■ Records shown:
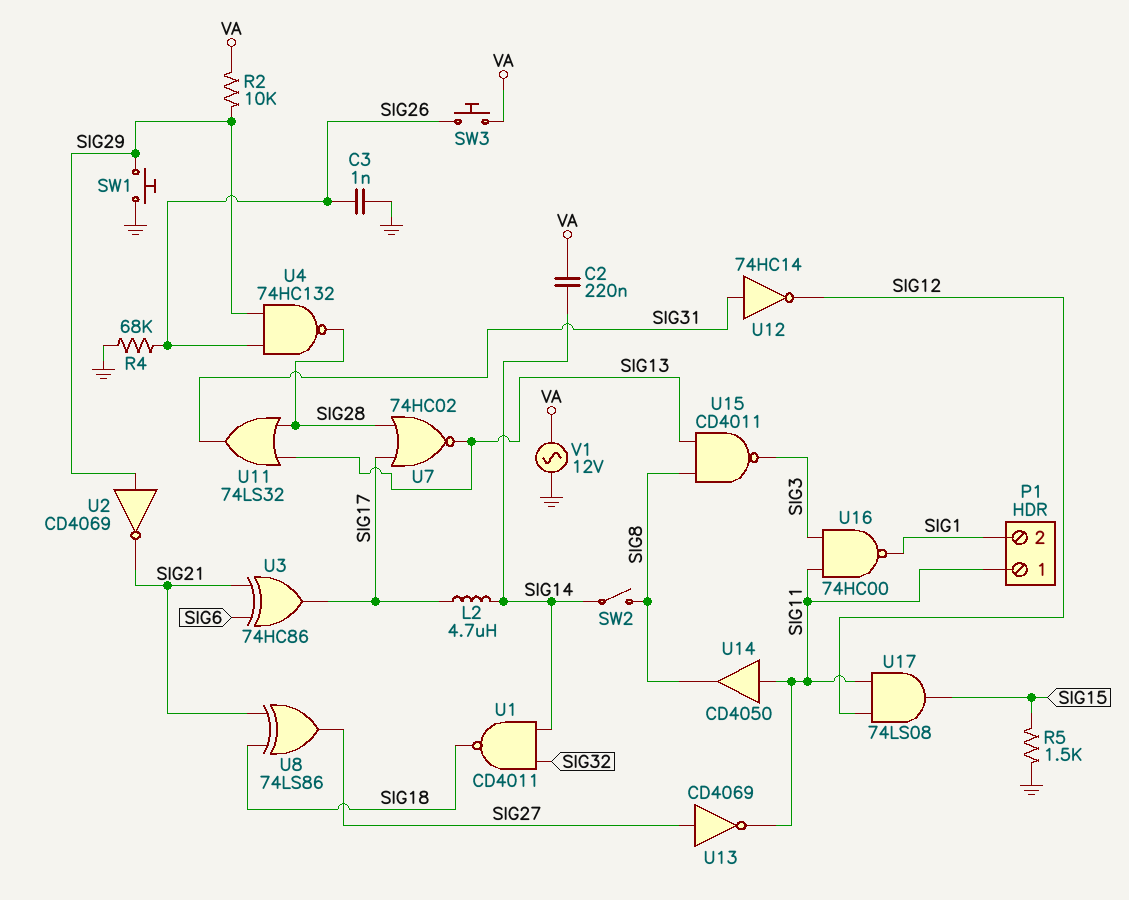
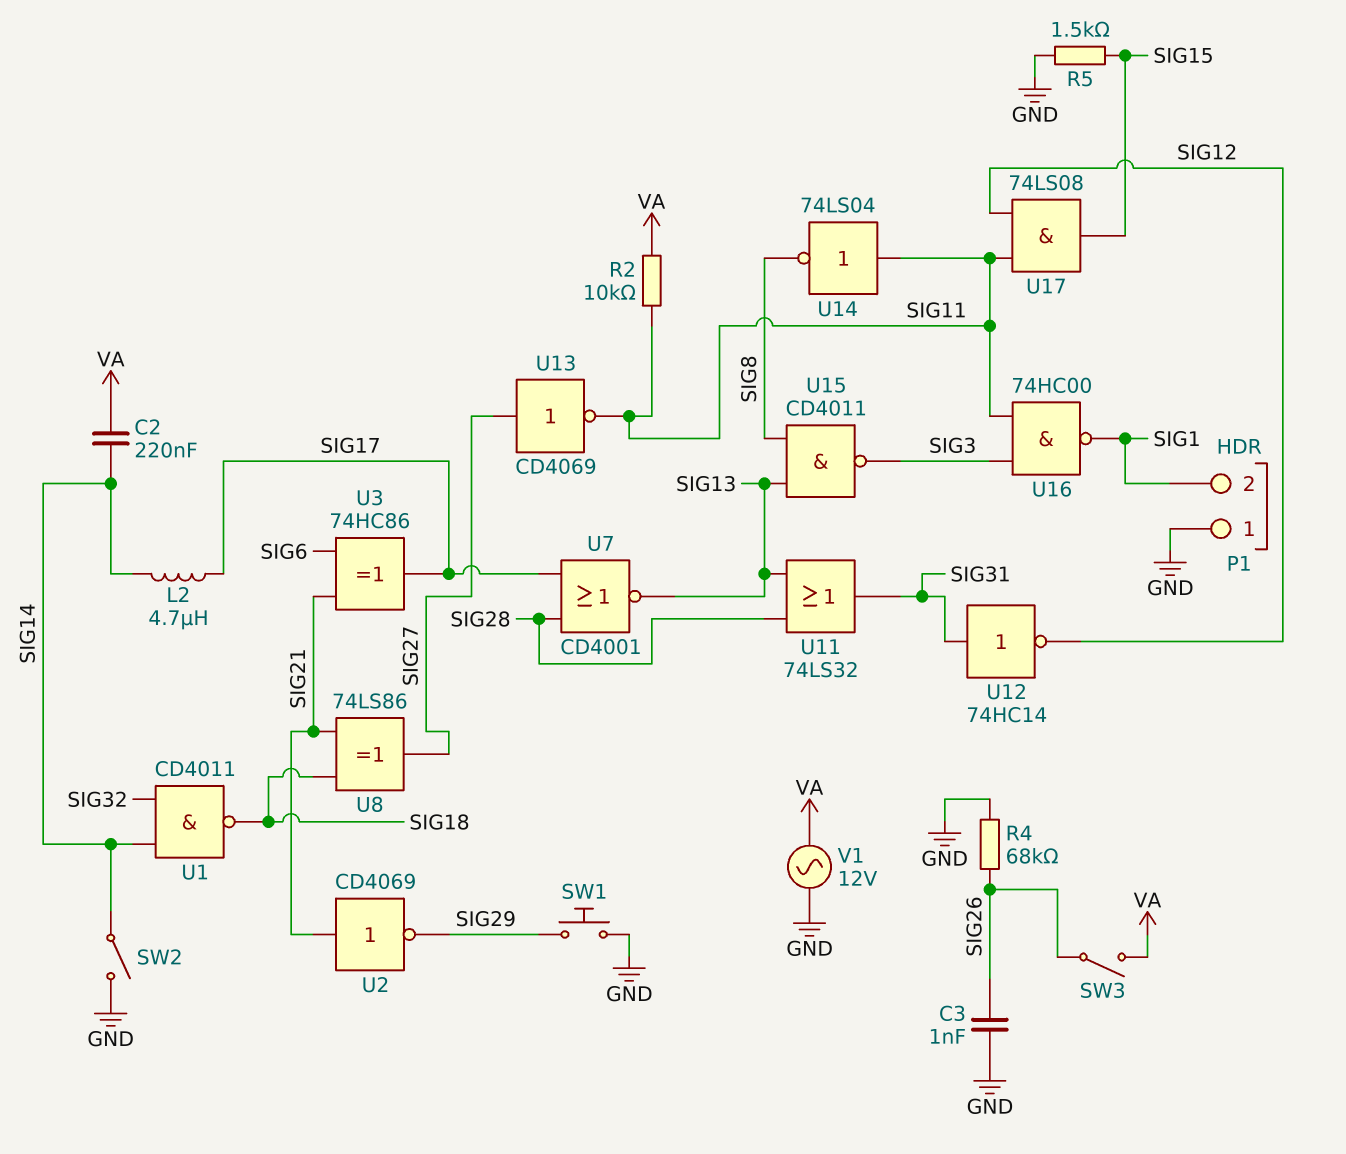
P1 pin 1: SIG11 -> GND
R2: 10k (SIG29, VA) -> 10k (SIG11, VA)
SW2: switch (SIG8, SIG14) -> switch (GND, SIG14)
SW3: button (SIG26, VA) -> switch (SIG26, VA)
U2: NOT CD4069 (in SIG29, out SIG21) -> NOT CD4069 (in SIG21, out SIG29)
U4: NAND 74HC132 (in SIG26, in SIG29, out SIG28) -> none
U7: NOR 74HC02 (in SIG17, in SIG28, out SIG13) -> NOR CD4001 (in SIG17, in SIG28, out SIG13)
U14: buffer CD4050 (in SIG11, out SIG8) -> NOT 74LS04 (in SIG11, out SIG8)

...

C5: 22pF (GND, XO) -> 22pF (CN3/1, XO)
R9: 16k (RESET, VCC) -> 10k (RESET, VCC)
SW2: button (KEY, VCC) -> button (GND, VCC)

■ Work required:
Within the data above, the lines from the one with "U4: NAND 74HC132" to the one with "U14: buffer CD4050" must be repeated exactly; no other line belongs in the answer.

■ Response box:
U4: NAND 74HC132 (in SIG26, in SIG29, out SIG28) -> none
U7: NOR 74HC02 (in SIG17, in SIG28, out SIG13) -> NOR CD4001 (in SIG17, in SIG28, out SIG13)
U14: buffer CD4050 (in SIG11, out SIG8) -> NOT 74LS04 (in SIG11, out SIG8)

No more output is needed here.